Action item: Return the line containing "yellow headphones: 3 -> 1" and every line beneath it through the end of the entries below, unchanged. Pictures stay out.

[Saved entries]
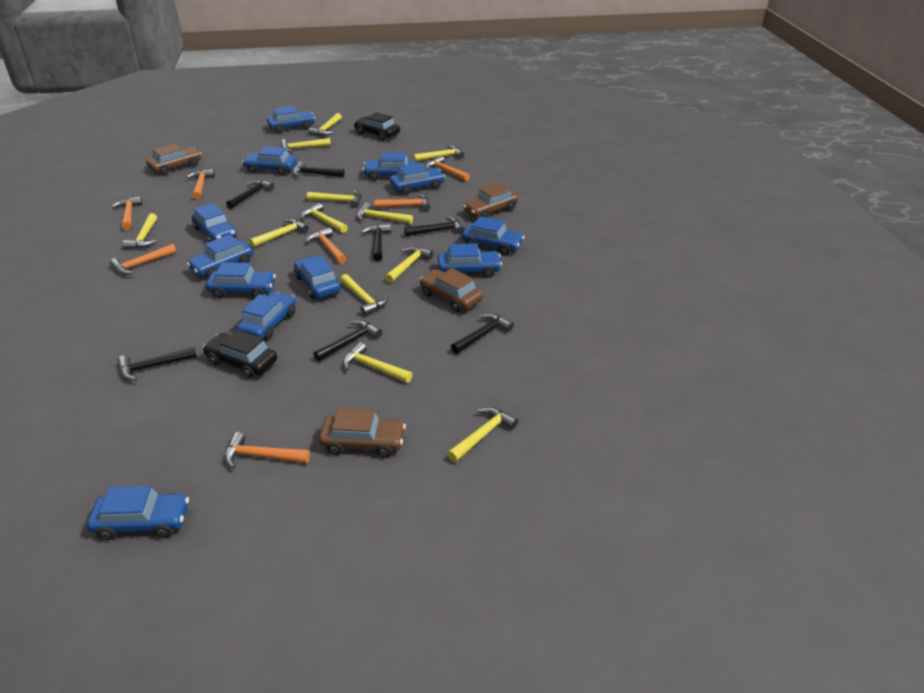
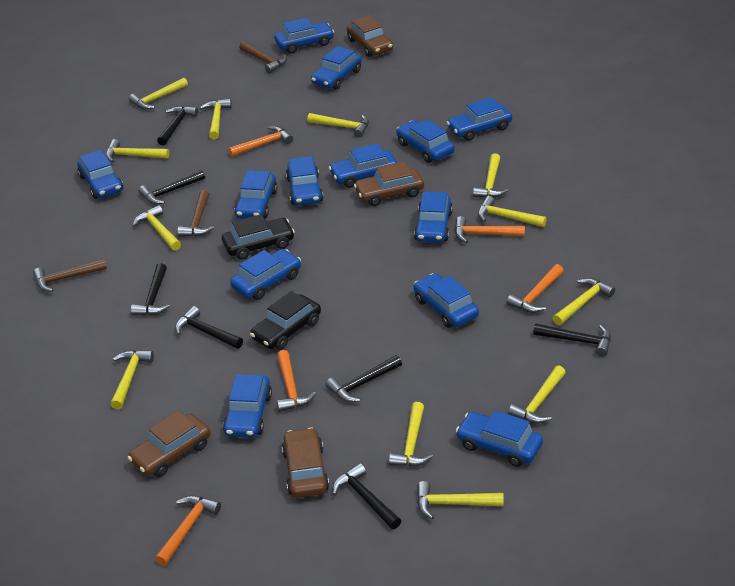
blue car: 12 -> 13
brown hammer: 0 -> 3
orange hammer: 7 -> 5

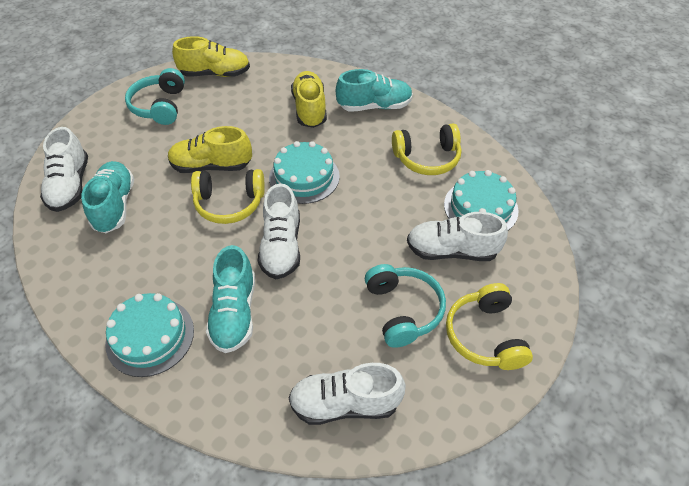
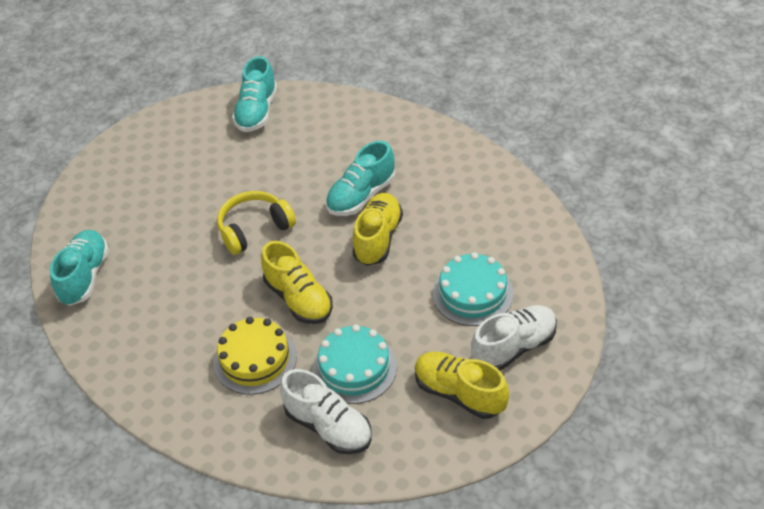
turquoise cake: 3 -> 2
turquoise headphones: 2 -> 0
white shoe: 4 -> 2
yellow cake: 0 -> 1
yellow headphones: 3 -> 1

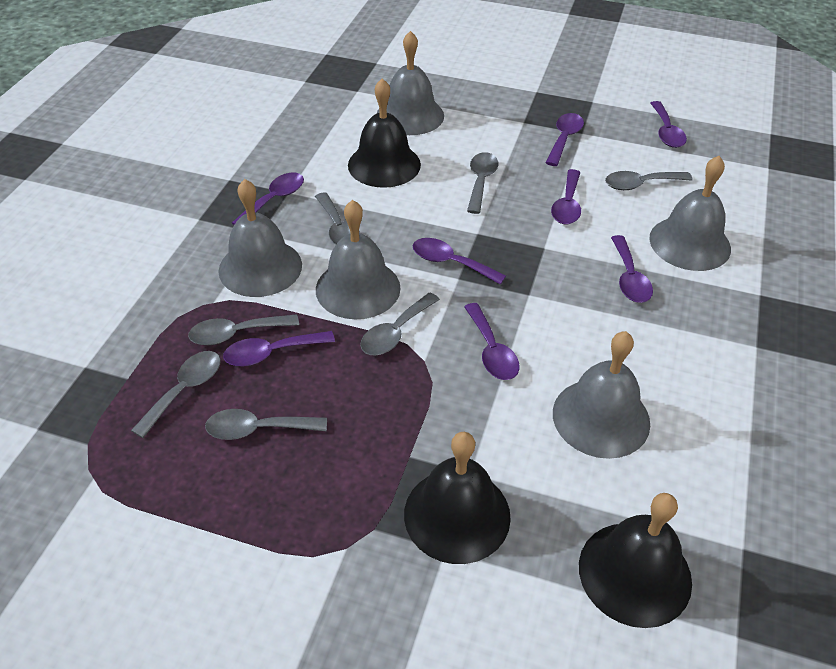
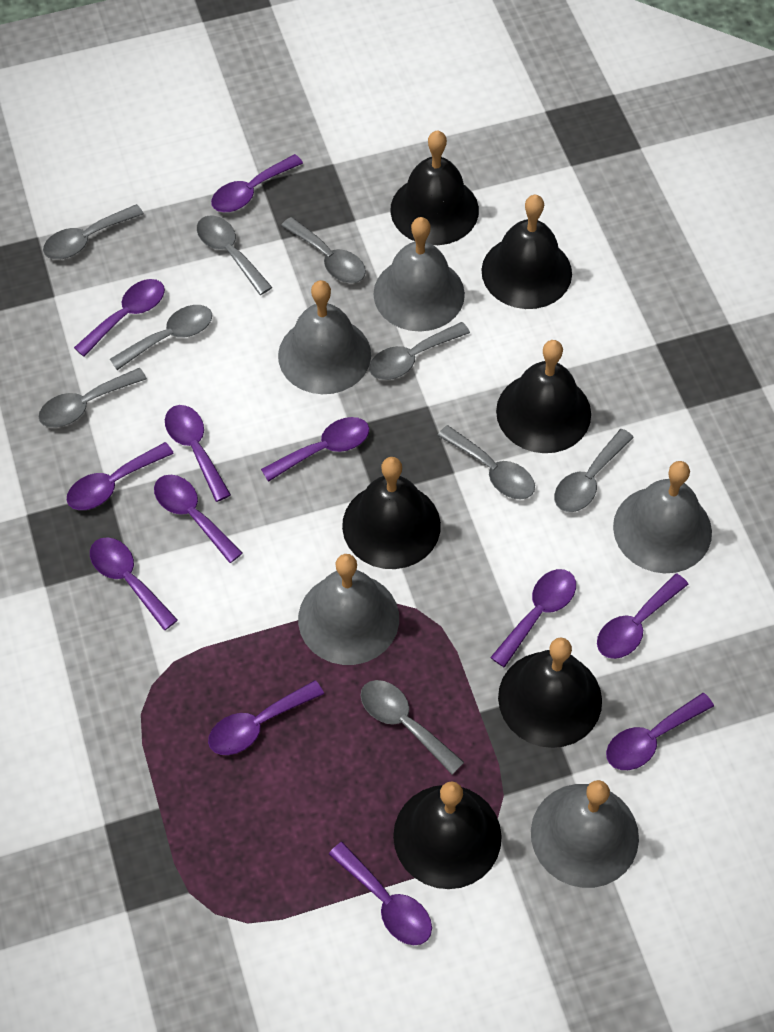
black bell: 3 -> 6
grey spoon: 7 -> 9
purple spoon: 8 -> 12

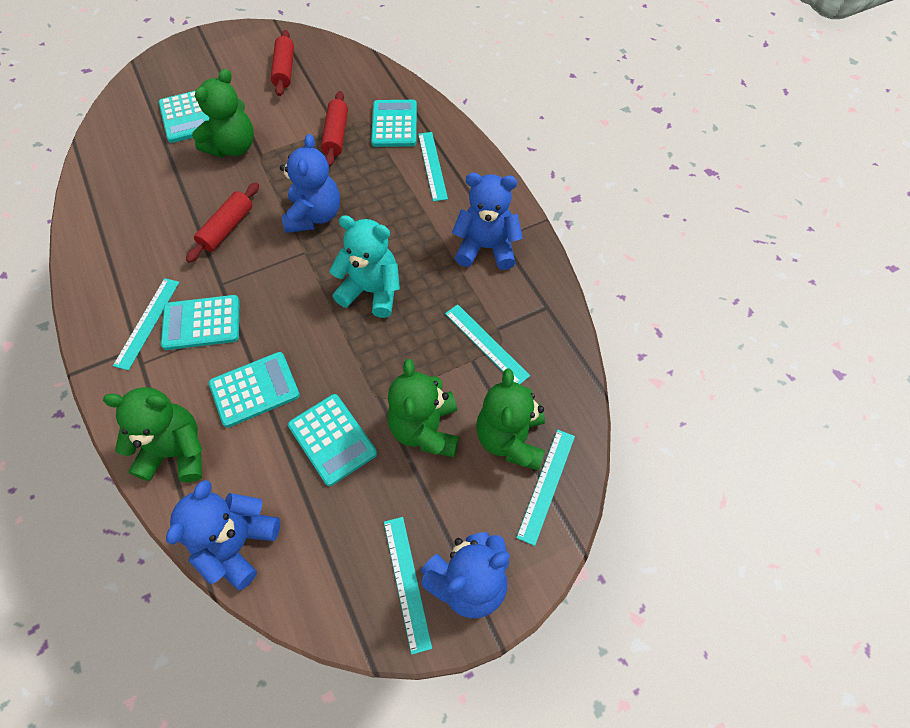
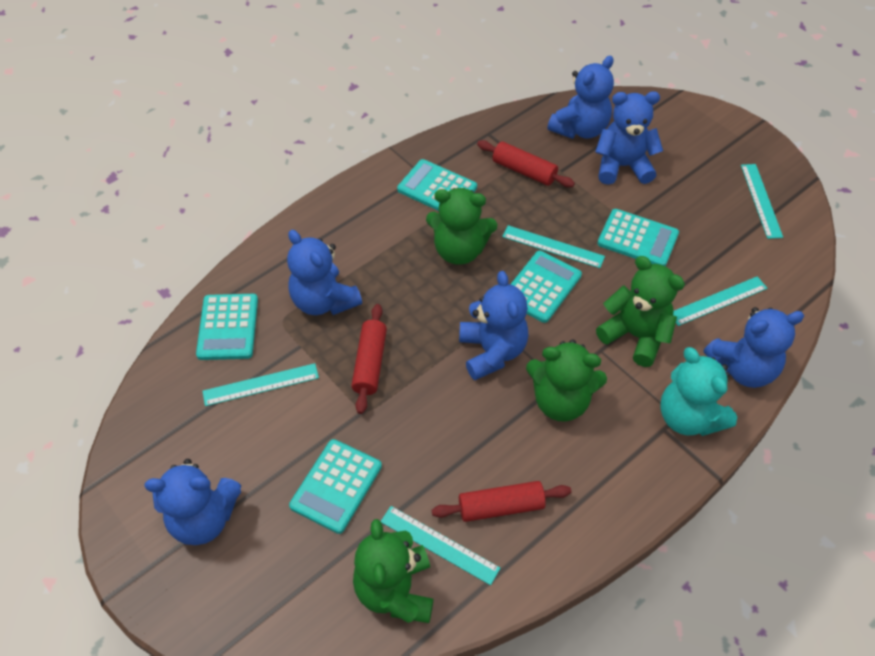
blue teddy bear: 4 -> 6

Result:
yellow headphones: 3 -> 1

black bell: 3 -> 6
grey spoon: 7 -> 9
purple spoon: 8 -> 12

blue teddy bear: 4 -> 6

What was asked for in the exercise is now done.